Exercise data:

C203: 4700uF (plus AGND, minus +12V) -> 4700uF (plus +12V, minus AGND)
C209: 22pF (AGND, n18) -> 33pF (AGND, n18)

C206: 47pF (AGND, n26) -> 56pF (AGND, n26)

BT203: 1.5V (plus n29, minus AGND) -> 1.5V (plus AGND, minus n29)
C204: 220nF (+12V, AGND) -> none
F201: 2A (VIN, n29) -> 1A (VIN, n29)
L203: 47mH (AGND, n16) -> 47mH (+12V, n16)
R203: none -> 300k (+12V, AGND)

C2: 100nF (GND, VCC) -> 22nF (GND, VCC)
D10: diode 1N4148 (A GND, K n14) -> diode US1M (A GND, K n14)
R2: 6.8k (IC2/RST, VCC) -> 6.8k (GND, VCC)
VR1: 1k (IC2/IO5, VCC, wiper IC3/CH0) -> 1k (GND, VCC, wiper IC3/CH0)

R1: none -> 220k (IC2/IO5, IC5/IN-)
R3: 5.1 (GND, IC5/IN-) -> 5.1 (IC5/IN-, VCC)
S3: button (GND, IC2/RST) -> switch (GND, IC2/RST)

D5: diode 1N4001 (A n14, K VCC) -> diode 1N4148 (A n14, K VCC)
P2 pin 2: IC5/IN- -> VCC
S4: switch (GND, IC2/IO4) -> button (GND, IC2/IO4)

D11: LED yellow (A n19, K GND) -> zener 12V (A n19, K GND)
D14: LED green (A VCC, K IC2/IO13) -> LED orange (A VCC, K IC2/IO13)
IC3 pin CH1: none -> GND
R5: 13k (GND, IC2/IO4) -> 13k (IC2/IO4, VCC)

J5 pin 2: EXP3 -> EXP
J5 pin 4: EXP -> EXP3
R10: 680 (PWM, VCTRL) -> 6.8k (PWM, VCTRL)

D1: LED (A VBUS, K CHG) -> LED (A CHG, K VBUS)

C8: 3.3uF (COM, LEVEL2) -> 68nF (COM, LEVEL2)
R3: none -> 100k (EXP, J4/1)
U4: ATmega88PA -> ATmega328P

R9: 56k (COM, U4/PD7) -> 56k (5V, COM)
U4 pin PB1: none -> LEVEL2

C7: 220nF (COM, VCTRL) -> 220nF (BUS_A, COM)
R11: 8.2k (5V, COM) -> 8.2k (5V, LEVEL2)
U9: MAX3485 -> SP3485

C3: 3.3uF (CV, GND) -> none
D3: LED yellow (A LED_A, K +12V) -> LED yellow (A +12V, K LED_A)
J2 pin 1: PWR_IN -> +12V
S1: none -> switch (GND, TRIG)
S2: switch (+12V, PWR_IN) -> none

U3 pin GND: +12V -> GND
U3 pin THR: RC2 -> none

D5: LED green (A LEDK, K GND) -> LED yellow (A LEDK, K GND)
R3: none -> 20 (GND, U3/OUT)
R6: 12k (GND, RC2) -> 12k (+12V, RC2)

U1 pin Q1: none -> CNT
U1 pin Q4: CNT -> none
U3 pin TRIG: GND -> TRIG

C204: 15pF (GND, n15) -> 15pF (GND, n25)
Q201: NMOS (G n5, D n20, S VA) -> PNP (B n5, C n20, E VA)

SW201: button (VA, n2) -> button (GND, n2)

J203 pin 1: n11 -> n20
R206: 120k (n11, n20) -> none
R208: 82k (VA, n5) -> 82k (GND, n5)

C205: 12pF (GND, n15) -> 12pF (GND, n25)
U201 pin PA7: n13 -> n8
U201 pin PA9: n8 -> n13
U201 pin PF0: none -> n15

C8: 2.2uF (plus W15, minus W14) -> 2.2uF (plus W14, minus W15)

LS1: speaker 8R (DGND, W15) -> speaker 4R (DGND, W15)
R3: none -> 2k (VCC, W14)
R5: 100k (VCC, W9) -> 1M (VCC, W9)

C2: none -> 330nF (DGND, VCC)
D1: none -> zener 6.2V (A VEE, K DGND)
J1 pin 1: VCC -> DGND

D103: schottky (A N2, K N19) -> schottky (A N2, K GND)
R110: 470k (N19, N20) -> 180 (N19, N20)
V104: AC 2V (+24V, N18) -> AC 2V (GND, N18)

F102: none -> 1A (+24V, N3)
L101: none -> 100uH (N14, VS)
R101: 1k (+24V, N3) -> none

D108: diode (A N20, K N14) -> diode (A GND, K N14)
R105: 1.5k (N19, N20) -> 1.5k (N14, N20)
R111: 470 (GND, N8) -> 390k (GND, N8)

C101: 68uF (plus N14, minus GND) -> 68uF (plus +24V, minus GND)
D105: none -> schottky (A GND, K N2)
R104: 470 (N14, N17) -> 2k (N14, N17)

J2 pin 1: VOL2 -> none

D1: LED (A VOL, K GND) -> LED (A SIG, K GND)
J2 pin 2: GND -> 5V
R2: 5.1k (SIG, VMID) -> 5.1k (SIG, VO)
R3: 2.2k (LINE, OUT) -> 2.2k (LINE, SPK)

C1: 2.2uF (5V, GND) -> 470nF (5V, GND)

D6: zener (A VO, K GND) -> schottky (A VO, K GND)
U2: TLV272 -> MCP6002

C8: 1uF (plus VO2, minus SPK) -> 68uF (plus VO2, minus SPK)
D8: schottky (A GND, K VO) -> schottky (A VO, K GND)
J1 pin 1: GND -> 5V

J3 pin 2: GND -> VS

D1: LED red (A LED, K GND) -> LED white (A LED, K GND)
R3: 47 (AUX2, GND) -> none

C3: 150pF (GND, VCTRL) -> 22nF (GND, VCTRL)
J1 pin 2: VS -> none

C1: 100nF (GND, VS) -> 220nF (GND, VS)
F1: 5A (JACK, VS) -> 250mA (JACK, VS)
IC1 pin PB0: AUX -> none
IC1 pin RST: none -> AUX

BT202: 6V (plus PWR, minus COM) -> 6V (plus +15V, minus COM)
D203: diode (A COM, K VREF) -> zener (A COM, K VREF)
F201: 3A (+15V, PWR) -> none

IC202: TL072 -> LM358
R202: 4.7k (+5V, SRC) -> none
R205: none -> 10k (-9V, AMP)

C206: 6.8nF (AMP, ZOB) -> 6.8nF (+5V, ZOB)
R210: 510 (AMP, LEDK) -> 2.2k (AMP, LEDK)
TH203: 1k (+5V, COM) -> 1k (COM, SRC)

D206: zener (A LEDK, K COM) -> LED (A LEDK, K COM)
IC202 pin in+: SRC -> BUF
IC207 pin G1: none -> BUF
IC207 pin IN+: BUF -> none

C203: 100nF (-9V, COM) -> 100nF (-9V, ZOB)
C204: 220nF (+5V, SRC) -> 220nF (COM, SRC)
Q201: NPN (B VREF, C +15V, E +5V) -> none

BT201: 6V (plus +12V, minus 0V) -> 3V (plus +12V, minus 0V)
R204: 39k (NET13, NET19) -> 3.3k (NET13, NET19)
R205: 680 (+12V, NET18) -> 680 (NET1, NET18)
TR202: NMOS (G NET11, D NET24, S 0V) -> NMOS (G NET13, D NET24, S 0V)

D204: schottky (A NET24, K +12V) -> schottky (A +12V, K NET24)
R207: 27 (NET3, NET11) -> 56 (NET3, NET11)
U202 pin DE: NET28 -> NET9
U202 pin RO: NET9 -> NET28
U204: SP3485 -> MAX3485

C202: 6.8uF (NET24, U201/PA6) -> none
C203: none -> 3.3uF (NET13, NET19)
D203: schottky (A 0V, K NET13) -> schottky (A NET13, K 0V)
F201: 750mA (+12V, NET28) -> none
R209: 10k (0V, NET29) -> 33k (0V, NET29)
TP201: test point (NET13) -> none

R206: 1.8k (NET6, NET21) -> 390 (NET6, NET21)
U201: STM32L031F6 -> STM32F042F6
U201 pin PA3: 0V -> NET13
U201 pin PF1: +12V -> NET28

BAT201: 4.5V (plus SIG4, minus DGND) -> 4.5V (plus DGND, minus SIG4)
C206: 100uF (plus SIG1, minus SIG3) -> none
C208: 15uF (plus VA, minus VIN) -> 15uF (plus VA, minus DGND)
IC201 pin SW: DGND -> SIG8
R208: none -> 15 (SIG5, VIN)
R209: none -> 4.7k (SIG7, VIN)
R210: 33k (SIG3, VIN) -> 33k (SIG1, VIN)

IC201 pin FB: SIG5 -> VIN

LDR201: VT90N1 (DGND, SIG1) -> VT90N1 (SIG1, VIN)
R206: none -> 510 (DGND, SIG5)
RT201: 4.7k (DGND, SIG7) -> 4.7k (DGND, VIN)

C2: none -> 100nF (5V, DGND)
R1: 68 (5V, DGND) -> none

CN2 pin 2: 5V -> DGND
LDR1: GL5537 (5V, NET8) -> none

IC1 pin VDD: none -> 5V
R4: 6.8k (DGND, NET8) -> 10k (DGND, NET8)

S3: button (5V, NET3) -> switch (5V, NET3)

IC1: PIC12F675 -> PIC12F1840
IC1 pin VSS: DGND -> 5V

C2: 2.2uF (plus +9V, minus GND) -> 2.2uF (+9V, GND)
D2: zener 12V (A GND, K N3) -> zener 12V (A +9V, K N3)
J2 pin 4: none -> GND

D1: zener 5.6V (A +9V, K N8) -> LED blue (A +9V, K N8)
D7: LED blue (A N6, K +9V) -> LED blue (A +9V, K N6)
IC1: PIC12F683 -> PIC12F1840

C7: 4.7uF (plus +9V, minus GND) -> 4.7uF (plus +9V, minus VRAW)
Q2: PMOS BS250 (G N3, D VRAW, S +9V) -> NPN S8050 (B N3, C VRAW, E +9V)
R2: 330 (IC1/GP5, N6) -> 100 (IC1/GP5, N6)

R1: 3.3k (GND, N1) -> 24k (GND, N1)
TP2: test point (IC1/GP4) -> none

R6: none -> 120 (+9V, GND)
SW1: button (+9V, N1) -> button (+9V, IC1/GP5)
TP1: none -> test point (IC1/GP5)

Work task:
Your answer should consist of the lines from the line with "C206: 100uF (plus SIG1, minus SIG3) -> none" to the line with "IC201 pin FB: SIG5 -> VIN" above, repeated exactly, both ends included.

Response:
C206: 100uF (plus SIG1, minus SIG3) -> none
C208: 15uF (plus VA, minus VIN) -> 15uF (plus VA, minus DGND)
IC201 pin SW: DGND -> SIG8
R208: none -> 15 (SIG5, VIN)
R209: none -> 4.7k (SIG7, VIN)
R210: 33k (SIG3, VIN) -> 33k (SIG1, VIN)

IC201 pin FB: SIG5 -> VIN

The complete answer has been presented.